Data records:
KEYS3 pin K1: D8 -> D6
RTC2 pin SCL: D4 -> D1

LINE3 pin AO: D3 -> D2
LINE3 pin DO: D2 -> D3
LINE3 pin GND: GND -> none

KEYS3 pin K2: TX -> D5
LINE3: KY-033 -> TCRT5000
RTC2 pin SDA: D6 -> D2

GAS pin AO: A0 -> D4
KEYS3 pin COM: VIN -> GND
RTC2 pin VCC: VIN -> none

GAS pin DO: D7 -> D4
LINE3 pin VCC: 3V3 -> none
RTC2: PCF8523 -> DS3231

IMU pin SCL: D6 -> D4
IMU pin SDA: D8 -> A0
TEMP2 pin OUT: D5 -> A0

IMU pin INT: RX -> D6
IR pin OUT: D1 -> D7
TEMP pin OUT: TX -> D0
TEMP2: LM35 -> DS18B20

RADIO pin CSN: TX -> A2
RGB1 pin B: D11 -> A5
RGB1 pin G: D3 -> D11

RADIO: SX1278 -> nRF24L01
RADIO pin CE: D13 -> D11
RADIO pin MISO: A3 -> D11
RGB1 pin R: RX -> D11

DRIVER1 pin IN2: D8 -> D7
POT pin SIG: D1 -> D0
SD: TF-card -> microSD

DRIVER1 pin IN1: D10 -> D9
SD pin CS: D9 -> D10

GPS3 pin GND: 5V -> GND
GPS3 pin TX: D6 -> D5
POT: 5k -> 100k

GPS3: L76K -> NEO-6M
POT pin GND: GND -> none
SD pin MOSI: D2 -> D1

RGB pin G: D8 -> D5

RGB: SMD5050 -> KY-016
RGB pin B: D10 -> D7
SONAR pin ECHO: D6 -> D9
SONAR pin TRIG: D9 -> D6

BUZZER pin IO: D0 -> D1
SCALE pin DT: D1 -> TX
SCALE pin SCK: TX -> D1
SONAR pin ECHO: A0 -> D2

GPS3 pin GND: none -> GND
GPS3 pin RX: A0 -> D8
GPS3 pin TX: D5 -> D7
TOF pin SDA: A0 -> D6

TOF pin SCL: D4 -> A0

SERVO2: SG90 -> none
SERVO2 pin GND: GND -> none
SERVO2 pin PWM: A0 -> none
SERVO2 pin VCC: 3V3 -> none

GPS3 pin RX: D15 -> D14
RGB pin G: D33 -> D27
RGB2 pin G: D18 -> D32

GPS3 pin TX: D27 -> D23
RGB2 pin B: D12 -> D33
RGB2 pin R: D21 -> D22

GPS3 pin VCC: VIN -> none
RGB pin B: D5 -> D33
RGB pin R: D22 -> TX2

Task description: All the records above need to be set down again exactly as they were given.

Task response:
KEYS3 pin K1: D8 -> D6
RTC2 pin SCL: D4 -> D1

LINE3 pin AO: D3 -> D2
LINE3 pin DO: D2 -> D3
LINE3 pin GND: GND -> none

KEYS3 pin K2: TX -> D5
LINE3: KY-033 -> TCRT5000
RTC2 pin SDA: D6 -> D2

GAS pin AO: A0 -> D4
KEYS3 pin COM: VIN -> GND
RTC2 pin VCC: VIN -> none

GAS pin DO: D7 -> D4
LINE3 pin VCC: 3V3 -> none
RTC2: PCF8523 -> DS3231

IMU pin SCL: D6 -> D4
IMU pin SDA: D8 -> A0
TEMP2 pin OUT: D5 -> A0

IMU pin INT: RX -> D6
IR pin OUT: D1 -> D7
TEMP pin OUT: TX -> D0
TEMP2: LM35 -> DS18B20

RADIO pin CSN: TX -> A2
RGB1 pin B: D11 -> A5
RGB1 pin G: D3 -> D11

RADIO: SX1278 -> nRF24L01
RADIO pin CE: D13 -> D11
RADIO pin MISO: A3 -> D11
RGB1 pin R: RX -> D11

DRIVER1 pin IN2: D8 -> D7
POT pin SIG: D1 -> D0
SD: TF-card -> microSD

DRIVER1 pin IN1: D10 -> D9
SD pin CS: D9 -> D10

GPS3 pin GND: 5V -> GND
GPS3 pin TX: D6 -> D5
POT: 5k -> 100k

GPS3: L76K -> NEO-6M
POT pin GND: GND -> none
SD pin MOSI: D2 -> D1

RGB pin G: D8 -> D5

RGB: SMD5050 -> KY-016
RGB pin B: D10 -> D7
SONAR pin ECHO: D6 -> D9
SONAR pin TRIG: D9 -> D6

BUZZER pin IO: D0 -> D1
SCALE pin DT: D1 -> TX
SCALE pin SCK: TX -> D1
SONAR pin ECHO: A0 -> D2

GPS3 pin GND: none -> GND
GPS3 pin RX: A0 -> D8
GPS3 pin TX: D5 -> D7
TOF pin SDA: A0 -> D6

TOF pin SCL: D4 -> A0

SERVO2: SG90 -> none
SERVO2 pin GND: GND -> none
SERVO2 pin PWM: A0 -> none
SERVO2 pin VCC: 3V3 -> none

GPS3 pin RX: D15 -> D14
RGB pin G: D33 -> D27
RGB2 pin G: D18 -> D32

GPS3 pin TX: D27 -> D23
RGB2 pin B: D12 -> D33
RGB2 pin R: D21 -> D22

GPS3 pin VCC: VIN -> none
RGB pin B: D5 -> D33
RGB pin R: D22 -> TX2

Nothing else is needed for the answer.